**EXERCISE REQUIREMENTS**
Where the records appear below, transcribe them exactly, leaving none out.

[Dataset items]

= Beginning of Section =

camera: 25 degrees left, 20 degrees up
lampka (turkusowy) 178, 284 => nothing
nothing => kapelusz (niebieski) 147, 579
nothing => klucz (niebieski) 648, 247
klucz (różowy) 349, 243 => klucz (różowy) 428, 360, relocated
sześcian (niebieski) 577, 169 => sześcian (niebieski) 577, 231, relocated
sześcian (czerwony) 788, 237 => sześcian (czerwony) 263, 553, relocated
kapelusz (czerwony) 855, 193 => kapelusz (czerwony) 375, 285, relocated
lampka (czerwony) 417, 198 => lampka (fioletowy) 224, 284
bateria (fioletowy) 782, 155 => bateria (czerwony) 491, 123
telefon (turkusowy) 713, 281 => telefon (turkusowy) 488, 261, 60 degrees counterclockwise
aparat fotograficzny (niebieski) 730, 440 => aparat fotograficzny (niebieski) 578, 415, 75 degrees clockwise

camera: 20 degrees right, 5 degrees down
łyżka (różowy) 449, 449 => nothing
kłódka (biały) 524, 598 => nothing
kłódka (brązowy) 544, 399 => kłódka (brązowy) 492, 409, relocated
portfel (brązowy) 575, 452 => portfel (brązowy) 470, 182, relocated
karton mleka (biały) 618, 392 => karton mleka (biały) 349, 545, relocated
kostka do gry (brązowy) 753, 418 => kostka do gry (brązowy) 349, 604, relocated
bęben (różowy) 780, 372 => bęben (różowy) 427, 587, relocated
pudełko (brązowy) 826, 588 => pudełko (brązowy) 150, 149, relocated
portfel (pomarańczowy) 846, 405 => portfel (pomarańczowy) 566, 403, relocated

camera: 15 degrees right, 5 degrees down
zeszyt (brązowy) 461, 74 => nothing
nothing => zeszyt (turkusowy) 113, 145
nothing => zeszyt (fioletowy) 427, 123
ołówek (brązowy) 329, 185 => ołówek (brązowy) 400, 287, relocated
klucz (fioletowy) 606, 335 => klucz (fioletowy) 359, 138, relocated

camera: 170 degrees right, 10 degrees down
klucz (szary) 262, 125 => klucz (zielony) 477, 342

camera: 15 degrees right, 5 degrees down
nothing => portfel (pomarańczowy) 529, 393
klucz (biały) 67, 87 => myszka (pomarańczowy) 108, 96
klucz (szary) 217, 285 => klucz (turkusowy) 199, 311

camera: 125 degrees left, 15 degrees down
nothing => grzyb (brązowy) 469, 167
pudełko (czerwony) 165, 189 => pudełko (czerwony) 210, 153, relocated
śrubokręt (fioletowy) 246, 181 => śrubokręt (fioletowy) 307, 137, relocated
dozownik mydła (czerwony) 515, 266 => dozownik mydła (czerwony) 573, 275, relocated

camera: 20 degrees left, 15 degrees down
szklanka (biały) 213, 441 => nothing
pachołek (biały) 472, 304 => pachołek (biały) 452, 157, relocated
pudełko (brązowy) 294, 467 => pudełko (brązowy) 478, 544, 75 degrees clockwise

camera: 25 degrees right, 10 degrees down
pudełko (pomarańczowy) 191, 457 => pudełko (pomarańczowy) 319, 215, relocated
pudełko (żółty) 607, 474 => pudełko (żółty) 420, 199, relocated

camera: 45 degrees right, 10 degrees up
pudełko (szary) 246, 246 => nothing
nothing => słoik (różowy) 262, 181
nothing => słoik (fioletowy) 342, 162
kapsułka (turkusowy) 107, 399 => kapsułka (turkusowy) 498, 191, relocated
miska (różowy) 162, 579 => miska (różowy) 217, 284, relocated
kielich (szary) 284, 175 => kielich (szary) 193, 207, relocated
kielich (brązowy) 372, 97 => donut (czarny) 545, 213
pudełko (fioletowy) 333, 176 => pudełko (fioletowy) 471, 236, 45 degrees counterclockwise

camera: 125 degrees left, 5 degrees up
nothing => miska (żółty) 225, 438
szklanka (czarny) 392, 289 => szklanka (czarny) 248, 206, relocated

= End of Section =

**OUTPUT FOR THIS EXERCISE**
camera: 25 degrees left, 20 degrees up
lampka (turkusowy) 178, 284 => nothing
nothing => kapelusz (niebieski) 147, 579
nothing => klucz (niebieski) 648, 247
klucz (różowy) 349, 243 => klucz (różowy) 428, 360, relocated
sześcian (niebieski) 577, 169 => sześcian (niebieski) 577, 231, relocated
sześcian (czerwony) 788, 237 => sześcian (czerwony) 263, 553, relocated
kapelusz (czerwony) 855, 193 => kapelusz (czerwony) 375, 285, relocated
lampka (czerwony) 417, 198 => lampka (fioletowy) 224, 284
bateria (fioletowy) 782, 155 => bateria (czerwony) 491, 123
telefon (turkusowy) 713, 281 => telefon (turkusowy) 488, 261, 60 degrees counterclockwise
aparat fotograficzny (niebieski) 730, 440 => aparat fotograficzny (niebieski) 578, 415, 75 degrees clockwise

camera: 20 degrees right, 5 degrees down
łyżka (różowy) 449, 449 => nothing
kłódka (biały) 524, 598 => nothing
kłódka (brązowy) 544, 399 => kłódka (brązowy) 492, 409, relocated
portfel (brązowy) 575, 452 => portfel (brązowy) 470, 182, relocated
karton mleka (biały) 618, 392 => karton mleka (biały) 349, 545, relocated
kostka do gry (brązowy) 753, 418 => kostka do gry (brązowy) 349, 604, relocated
bęben (różowy) 780, 372 => bęben (różowy) 427, 587, relocated
pudełko (brązowy) 826, 588 => pudełko (brązowy) 150, 149, relocated
portfel (pomarańczowy) 846, 405 => portfel (pomarańczowy) 566, 403, relocated

camera: 15 degrees right, 5 degrees down
zeszyt (brązowy) 461, 74 => nothing
nothing => zeszyt (turkusowy) 113, 145
nothing => zeszyt (fioletowy) 427, 123
ołówek (brązowy) 329, 185 => ołówek (brązowy) 400, 287, relocated
klucz (fioletowy) 606, 335 => klucz (fioletowy) 359, 138, relocated

camera: 170 degrees right, 10 degrees down
klucz (szary) 262, 125 => klucz (zielony) 477, 342

camera: 15 degrees right, 5 degrees down
nothing => portfel (pomarańczowy) 529, 393
klucz (biały) 67, 87 => myszka (pomarańczowy) 108, 96
klucz (szary) 217, 285 => klucz (turkusowy) 199, 311

camera: 125 degrees left, 15 degrees down
nothing => grzyb (brązowy) 469, 167
pudełko (czerwony) 165, 189 => pudełko (czerwony) 210, 153, relocated
śrubokręt (fioletowy) 246, 181 => śrubokręt (fioletowy) 307, 137, relocated
dozownik mydła (czerwony) 515, 266 => dozownik mydła (czerwony) 573, 275, relocated

camera: 20 degrees left, 15 degrees down
szklanka (biały) 213, 441 => nothing
pachołek (biały) 472, 304 => pachołek (biały) 452, 157, relocated
pudełko (brązowy) 294, 467 => pudełko (brązowy) 478, 544, 75 degrees clockwise

camera: 25 degrees right, 10 degrees down
pudełko (pomarańczowy) 191, 457 => pudełko (pomarańczowy) 319, 215, relocated
pudełko (żółty) 607, 474 => pudełko (żółty) 420, 199, relocated

camera: 45 degrees right, 10 degrees up
pudełko (szary) 246, 246 => nothing
nothing => słoik (różowy) 262, 181
nothing => słoik (fioletowy) 342, 162
kapsułka (turkusowy) 107, 399 => kapsułka (turkusowy) 498, 191, relocated
miska (różowy) 162, 579 => miska (różowy) 217, 284, relocated
kielich (szary) 284, 175 => kielich (szary) 193, 207, relocated
kielich (brązowy) 372, 97 => donut (czarny) 545, 213
pudełko (fioletowy) 333, 176 => pudełko (fioletowy) 471, 236, 45 degrees counterclockwise

camera: 125 degrees left, 5 degrees up
nothing => miska (żółty) 225, 438
szklanka (czarny) 392, 289 => szklanka (czarny) 248, 206, relocated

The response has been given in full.